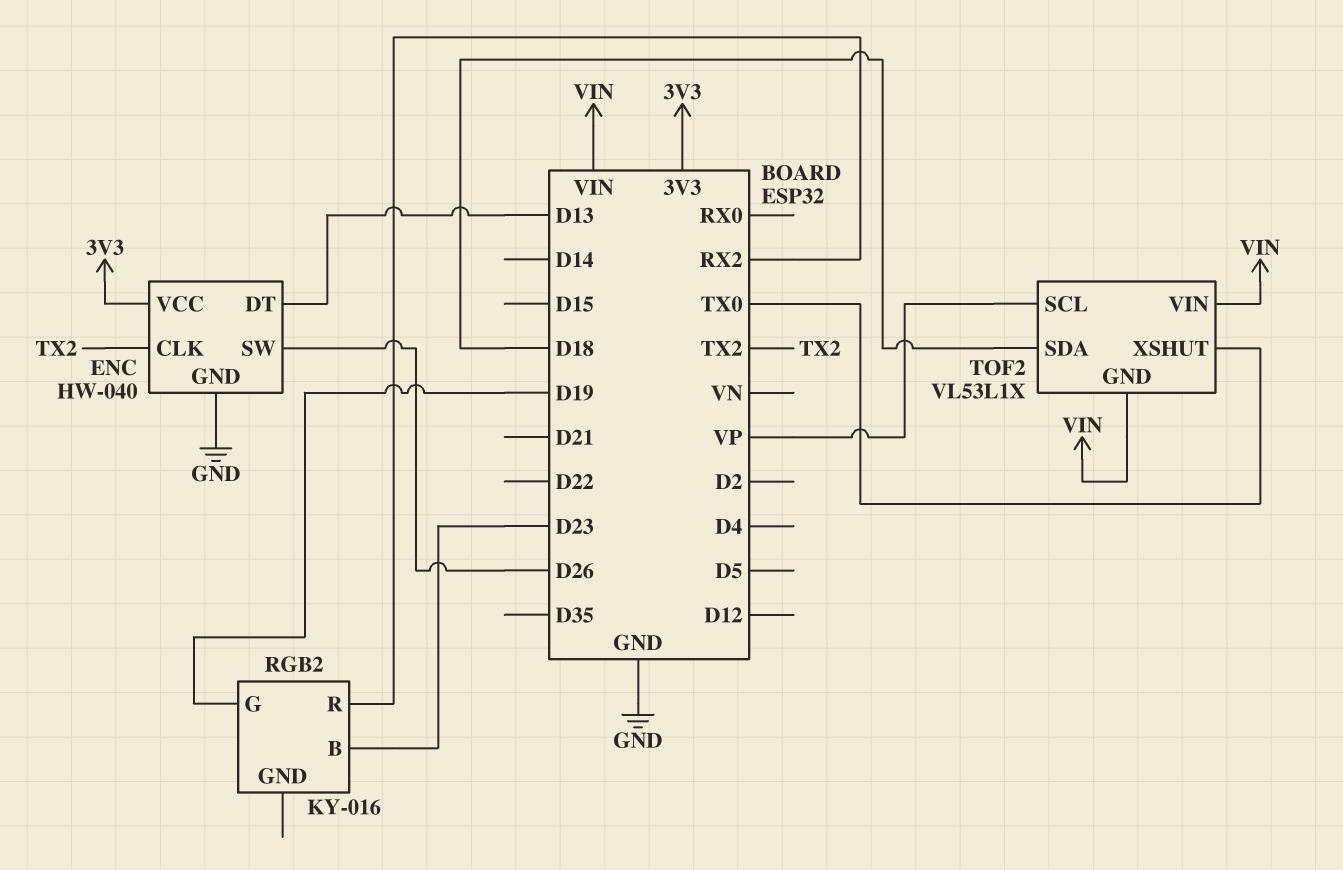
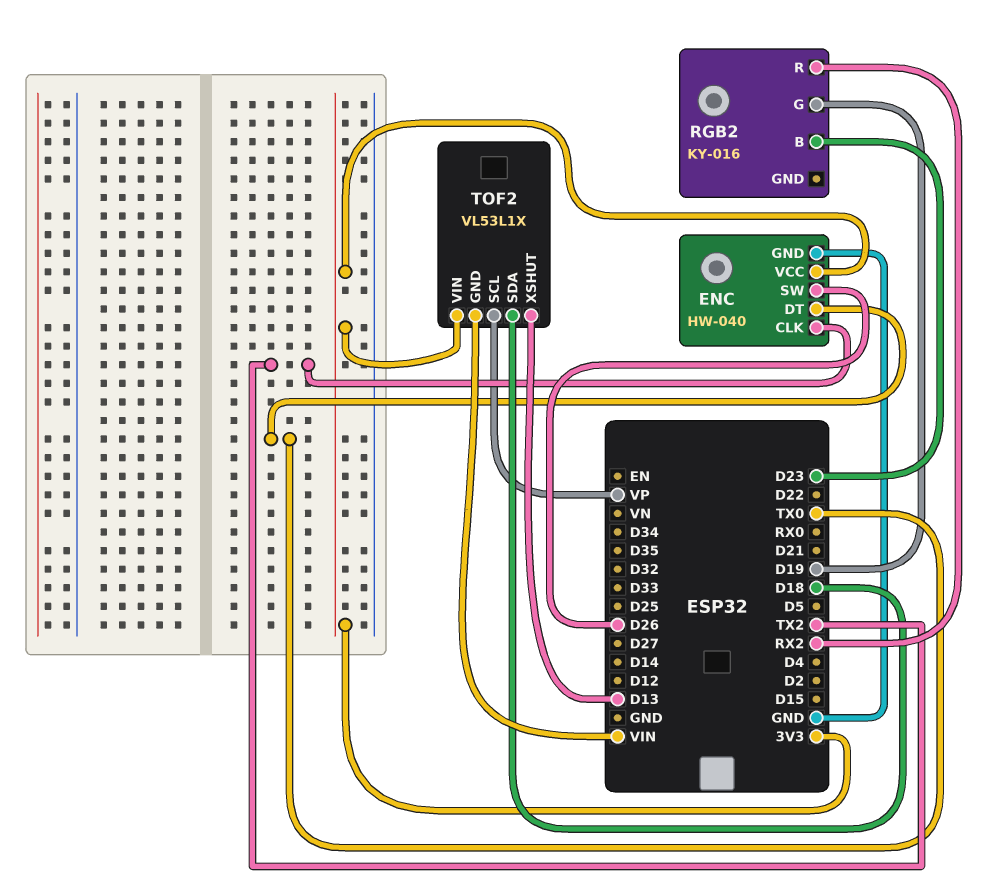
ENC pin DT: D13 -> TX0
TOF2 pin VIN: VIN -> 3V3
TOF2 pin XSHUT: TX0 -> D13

--

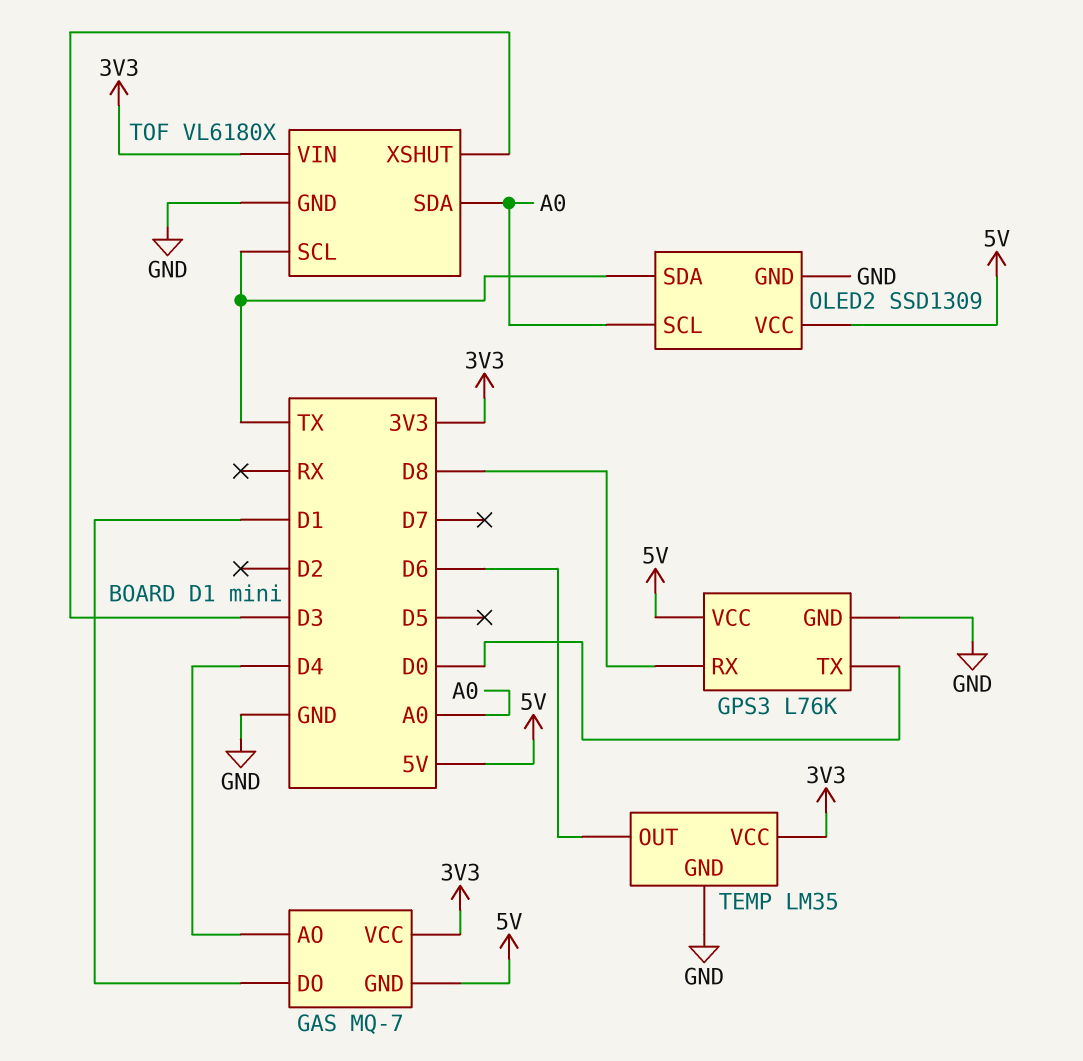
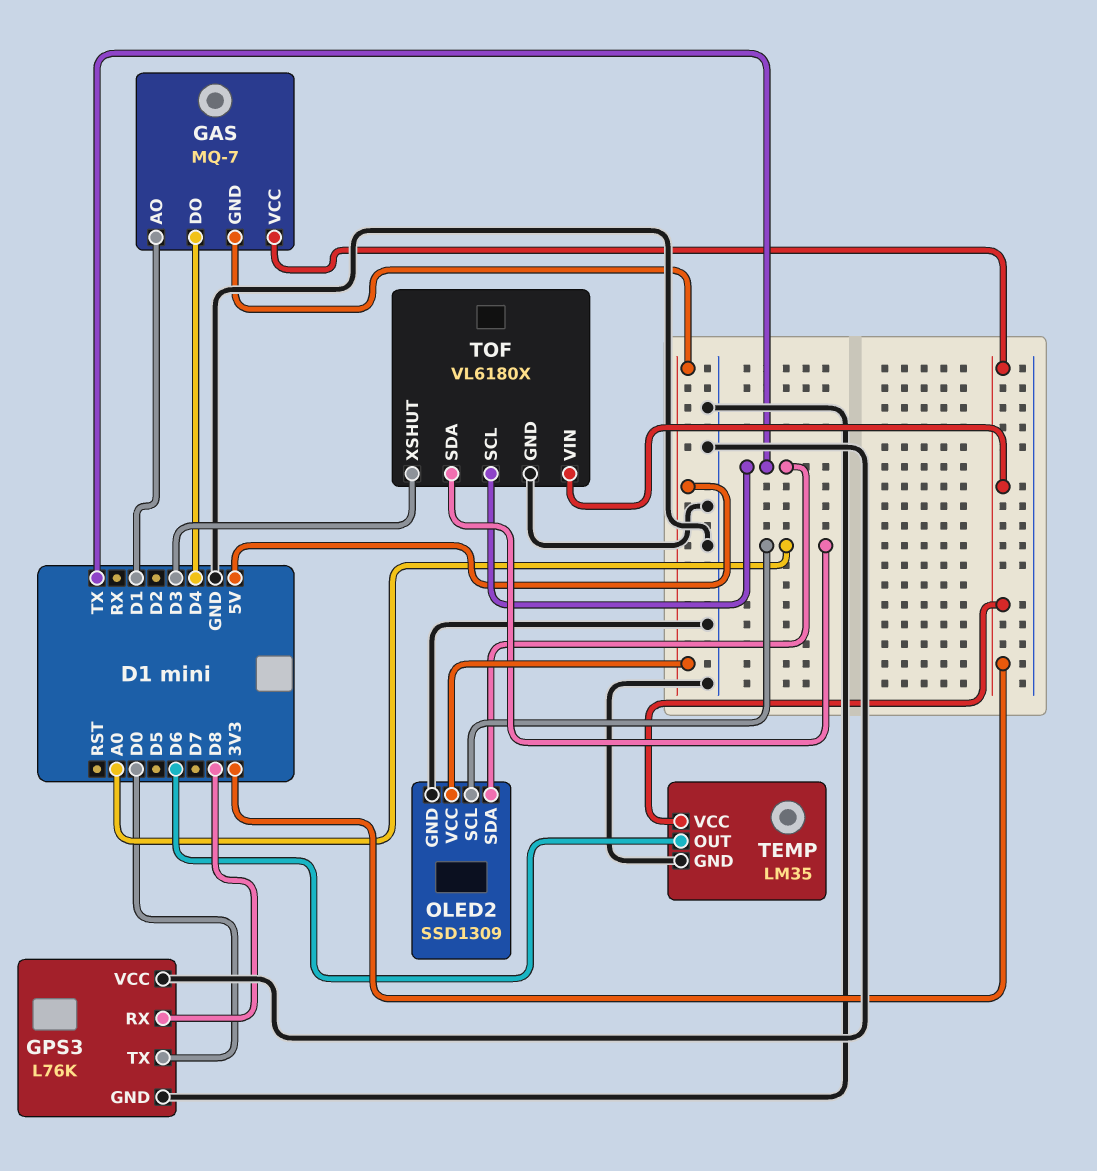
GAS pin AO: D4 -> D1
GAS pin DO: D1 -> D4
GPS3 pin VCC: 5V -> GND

--- The task ---
Look above for the line with "ENC pin DT: D13 -> TX0" and the line with "TOF2 pin XSHUT: TX0 -> D13", and reproduce exactly those two lines plus every line between, nothing more.

--- Reply ---
ENC pin DT: D13 -> TX0
TOF2 pin VIN: VIN -> 3V3
TOF2 pin XSHUT: TX0 -> D13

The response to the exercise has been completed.